▶ _TO-DO ITEM_:
Find the line with "(350, 436) = (439, 515): blue" and the line with "(567, 235) = (568, 328): red" in the entries below; output exactly those two lines, every line between them, and no others.

▶ _MATERIAL SUPPLIED_:

◇ ◇ ◇

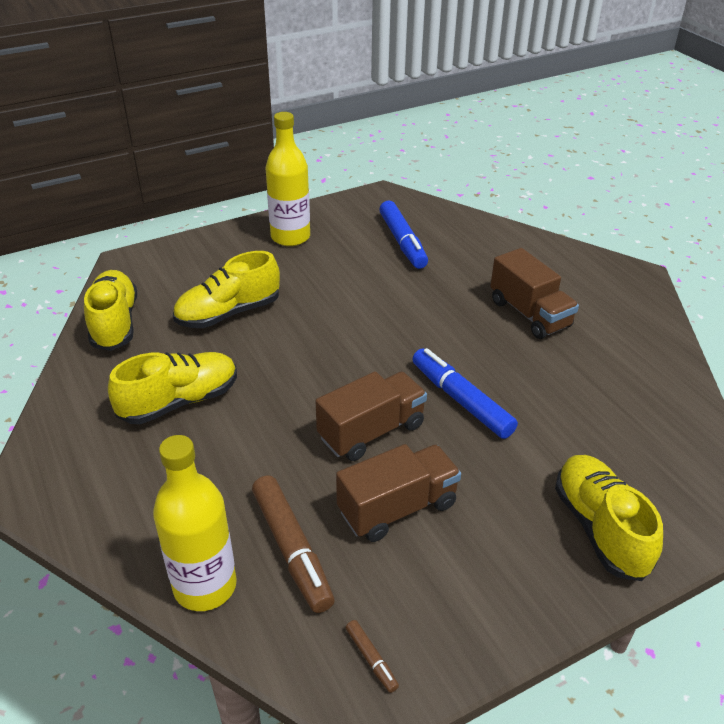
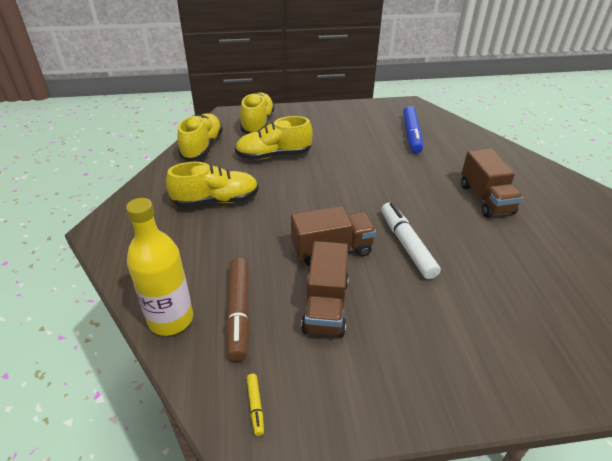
camera: 20 degrees right, 0 degrees up
(290, 237) = (336, 118): yellow bottle -> none
(371, 659) = (255, 406): brown marker -> yellow marker
(397, 508) = (325, 306): brown truck -> brown truck turned 105 degrees clockwise
(461, 400) = (407, 245): blue marker -> white marker
(600, 528) = (478, 366): yellow shoe -> yellow shoe (257, 123)

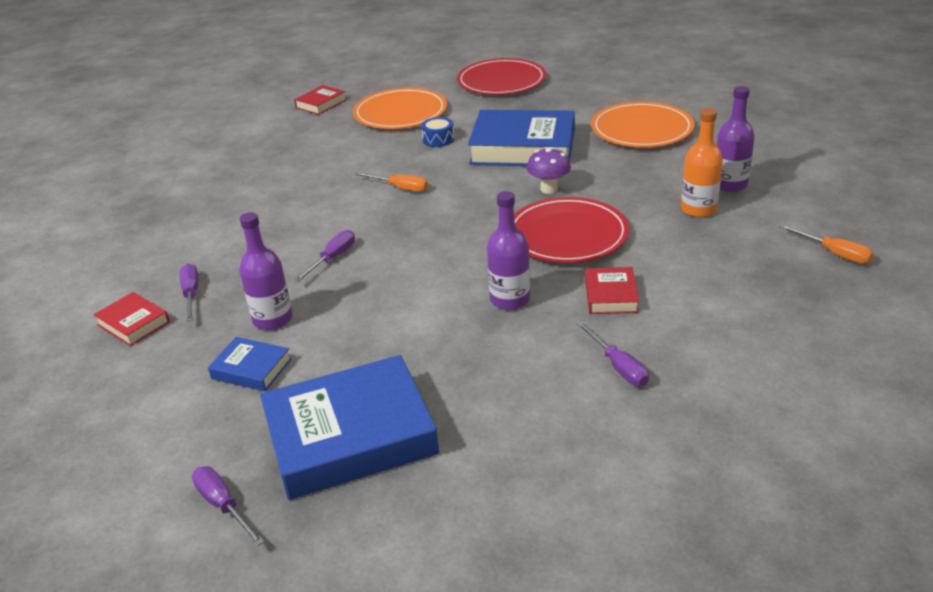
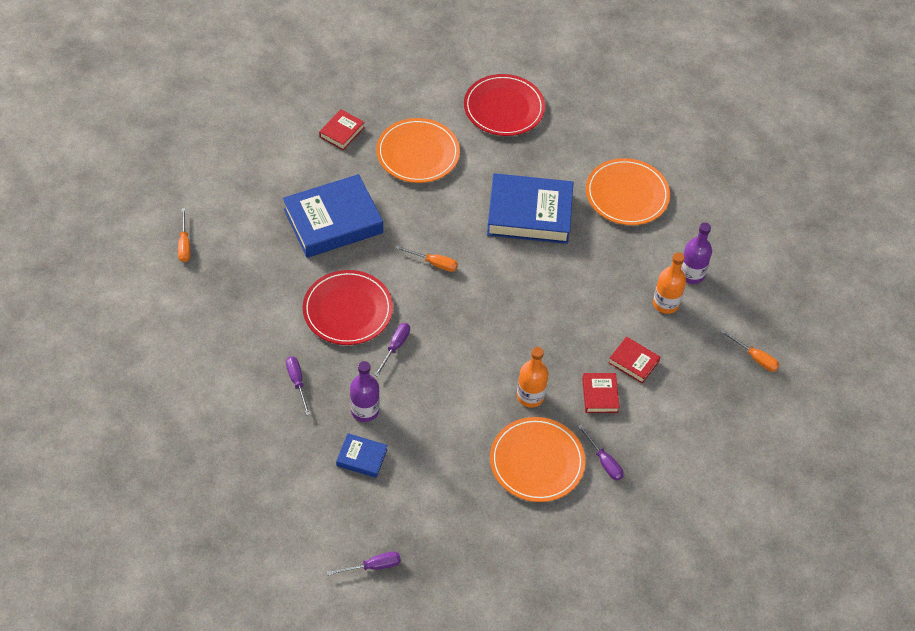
camera: 10 degrees left, 20 degrees up
(110, 185) = (184, 244): none -> orange screwdriver
(133, 323) = (263, 411): red book -> red book (633, 362)
(223, 505) = (373, 566): purple screwdriver -> purple screwdriver turned 120 degrees clockwise
(350, 436) = (439, 515): blue book -> blue book (333, 221)
(438, 139) = (456, 197): blue drum -> none
(510, 299) = (530, 396): purple bottle -> orange bottle
(513, 368) = (537, 461): none -> orange plate
(549, 189) = (553, 272): purple mushroom -> none
(567, 235) = (568, 328): red plate -> red plate (348, 310)

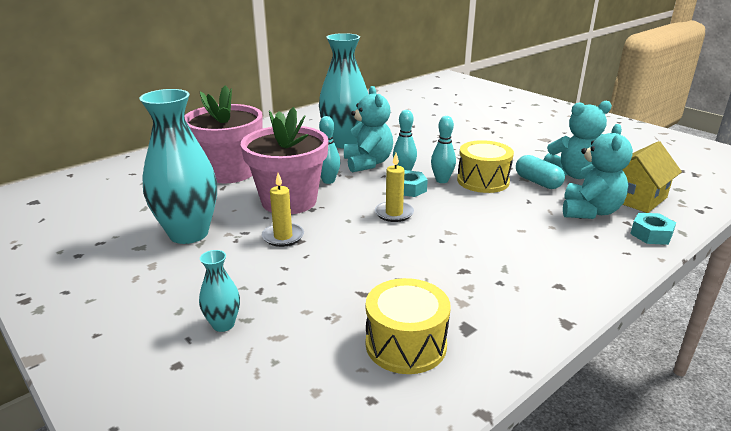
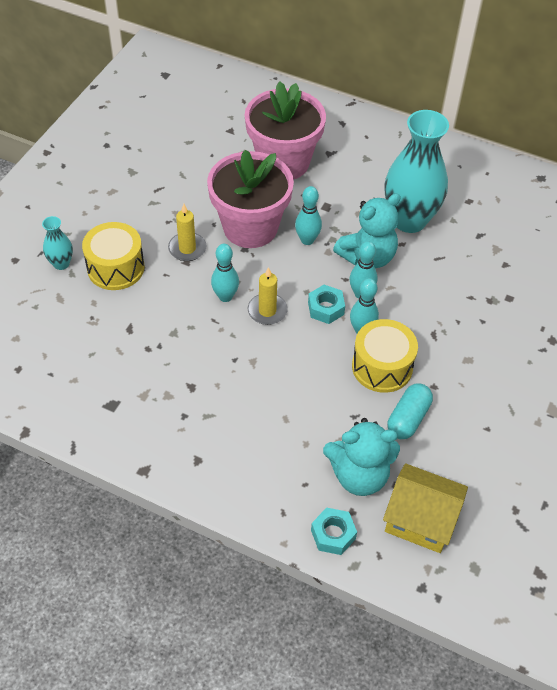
camera: 65 degrees right, 25 degrees up
(189, 233) = (163, 189): turquoise vase -> none
(362, 229) = (225, 296): none -> turquoise bowling pin
(406, 344) = (78, 372): yellow drum -> yellow drum (115, 268)
(573, 174) = (453, 452): turquoise teddy bear -> none

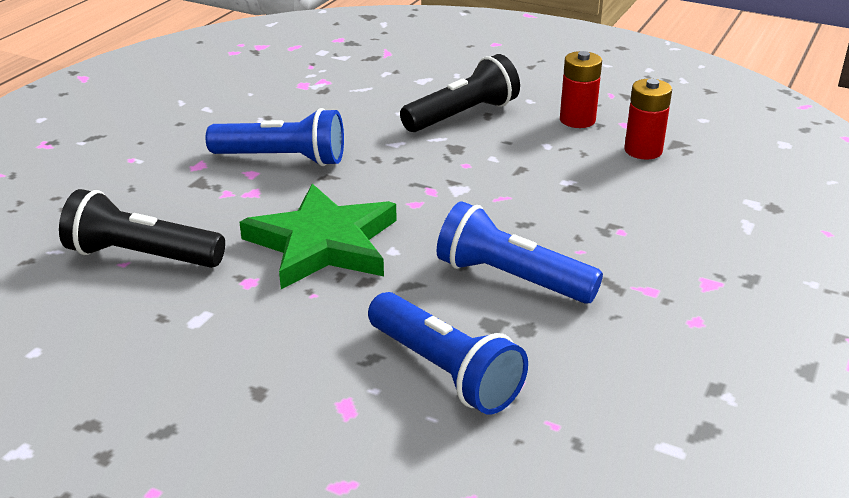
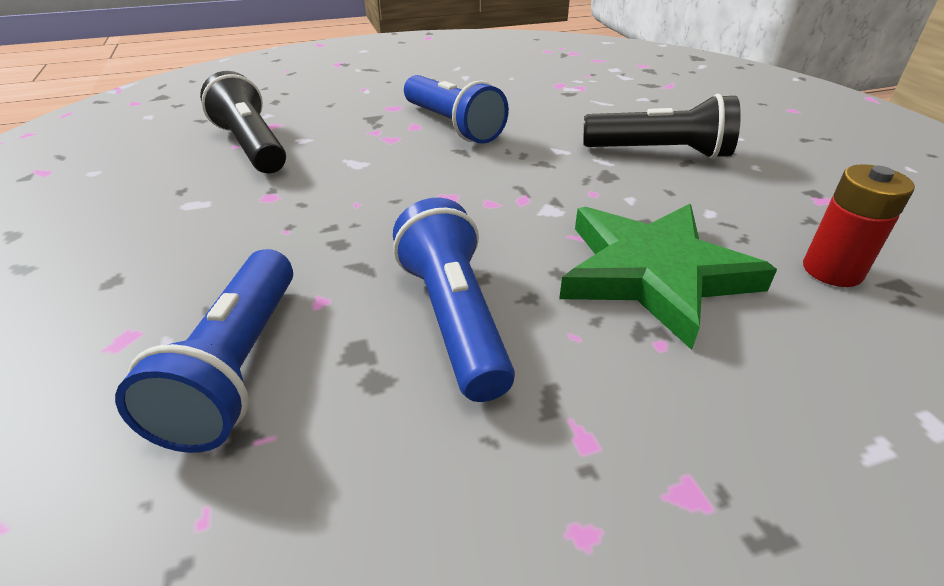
camera: 45 degrees right, 5 degrees up
(323, 243) = (365, 197): green star -> green star (653, 274)
(577, 120) = (786, 204): red battery -> none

◇ ◇ ◇

▶ _THE COMPLETED TASK_:
(350, 436) = (439, 515): blue book -> blue book (333, 221)
(438, 139) = (456, 197): blue drum -> none
(510, 299) = (530, 396): purple bottle -> orange bottle
(513, 368) = (537, 461): none -> orange plate
(549, 189) = (553, 272): purple mushroom -> none
(567, 235) = (568, 328): red plate -> red plate (348, 310)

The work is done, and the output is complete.